_WORK REQUEST_
Your answer must be an exact copy of the records, minus any pictures.

_Image comparison data_
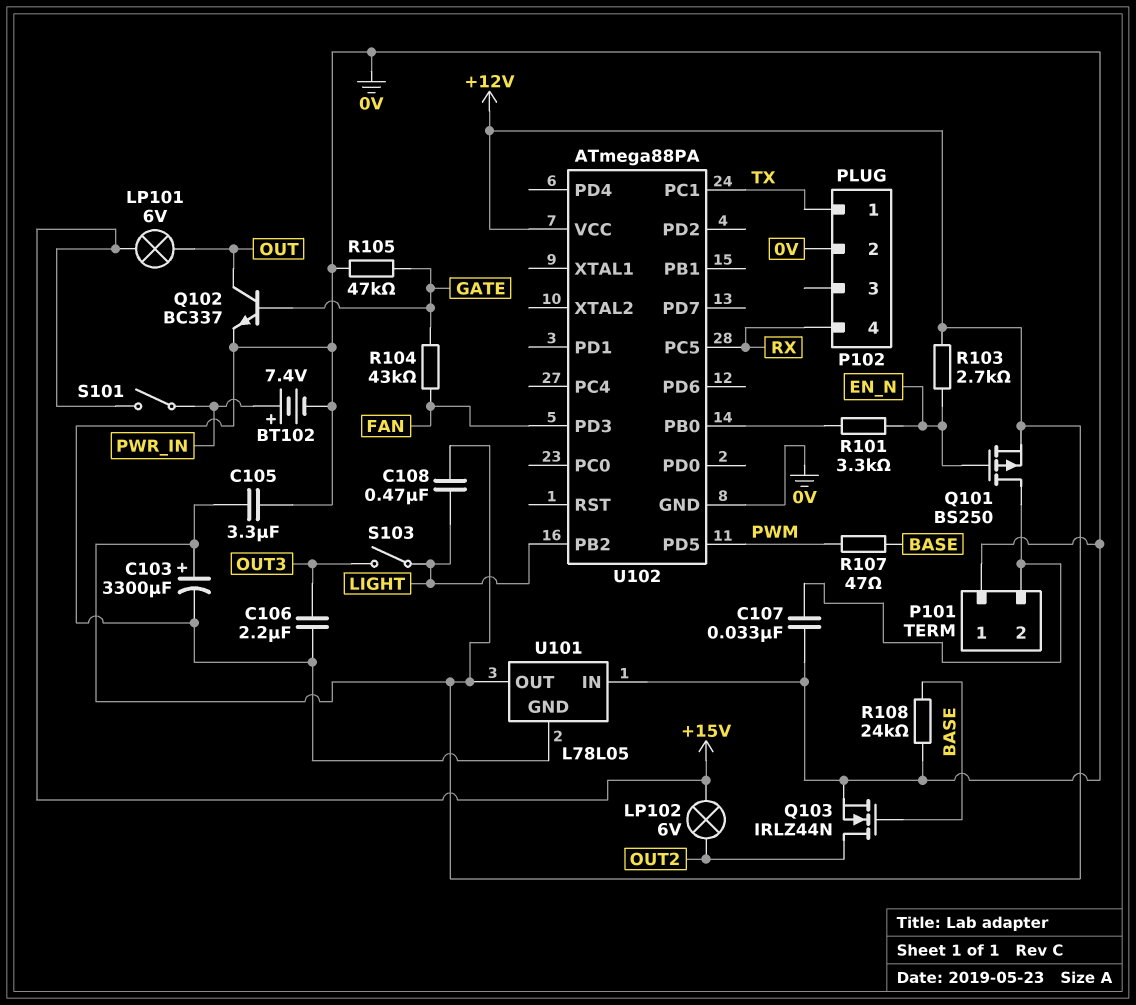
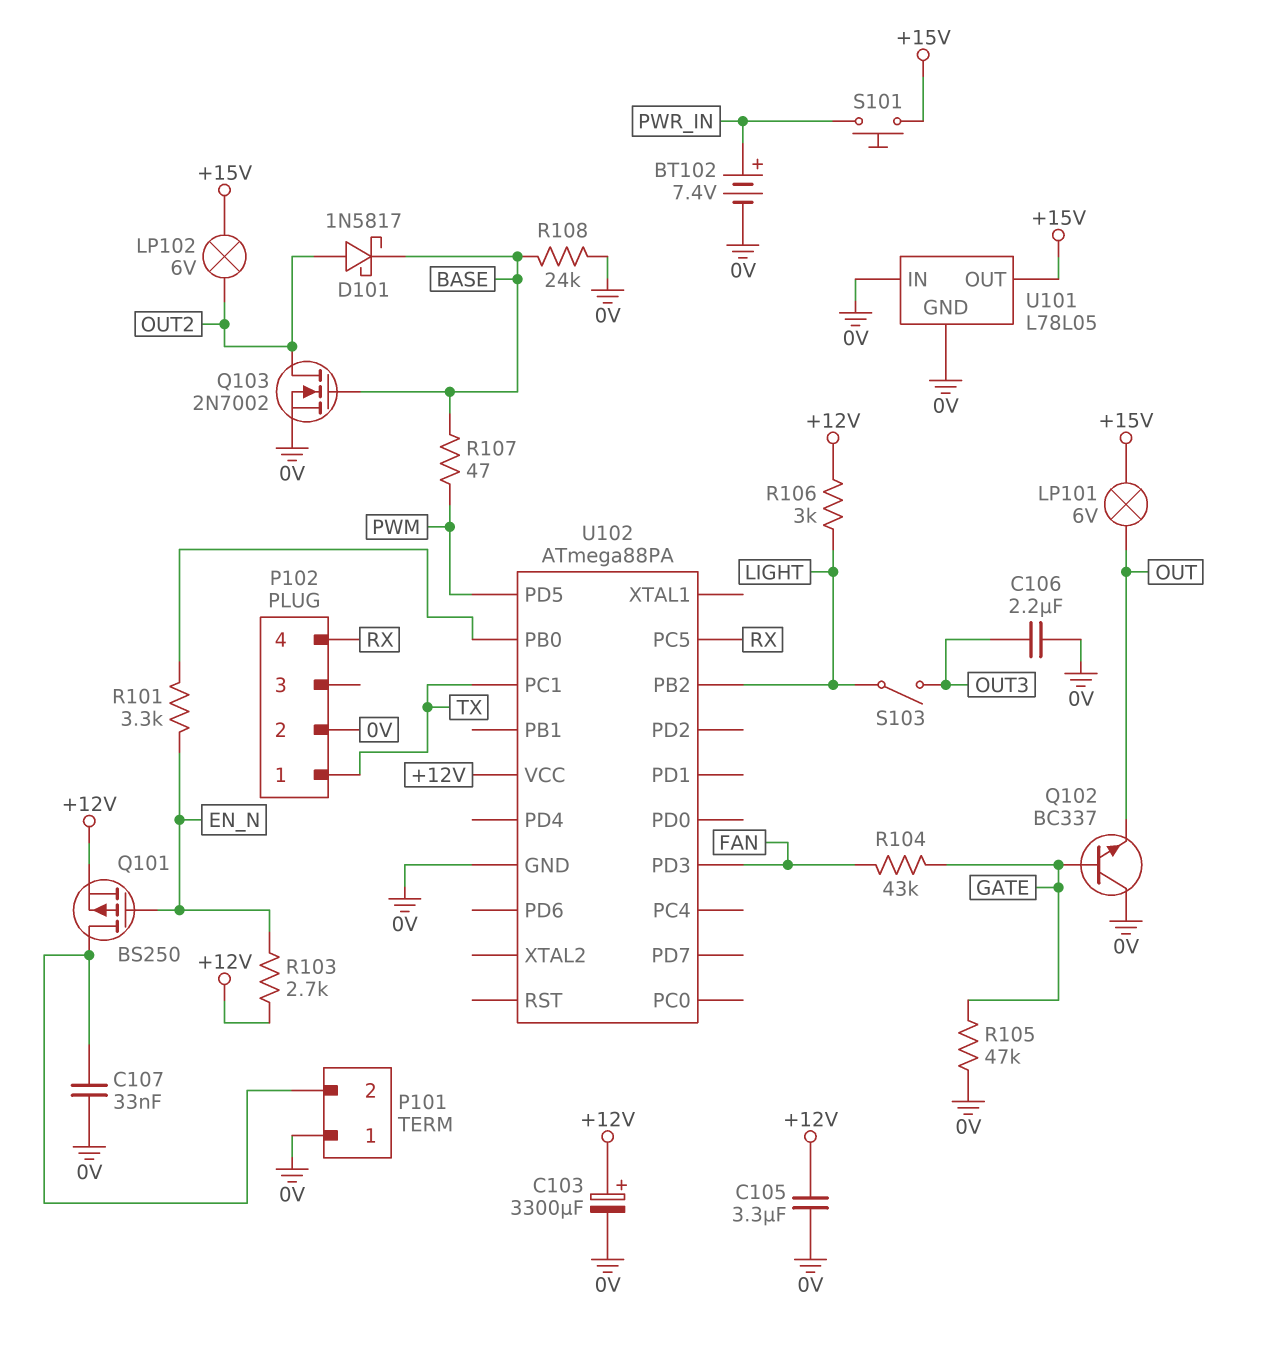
C108: 470nF (+12V, LIGHT) -> none
D101: none -> schottky 1N5817 (A OUT2, K BASE)
Q102: NPN BC337 (B GATE, C OUT, E 0V) -> NPN BC337 (B GATE, C 0V, E OUT)
Q103: NMOS IRLZ44N (G BASE, D OUT2, S 0V) -> NMOS 2N7002 (G BASE, D OUT2, S 0V)
R106: none -> 3k (+12V, LIGHT)
S101: switch (+15V, PWR_IN) -> button (+15V, PWR_IN)
U101 pin OUT: +12V -> +15V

_FINISHED EXERCISE_
C108: 470nF (+12V, LIGHT) -> none
D101: none -> schottky 1N5817 (A OUT2, K BASE)
Q102: NPN BC337 (B GATE, C OUT, E 0V) -> NPN BC337 (B GATE, C 0V, E OUT)
Q103: NMOS IRLZ44N (G BASE, D OUT2, S 0V) -> NMOS 2N7002 (G BASE, D OUT2, S 0V)
R106: none -> 3k (+12V, LIGHT)
S101: switch (+15V, PWR_IN) -> button (+15V, PWR_IN)
U101 pin OUT: +12V -> +15V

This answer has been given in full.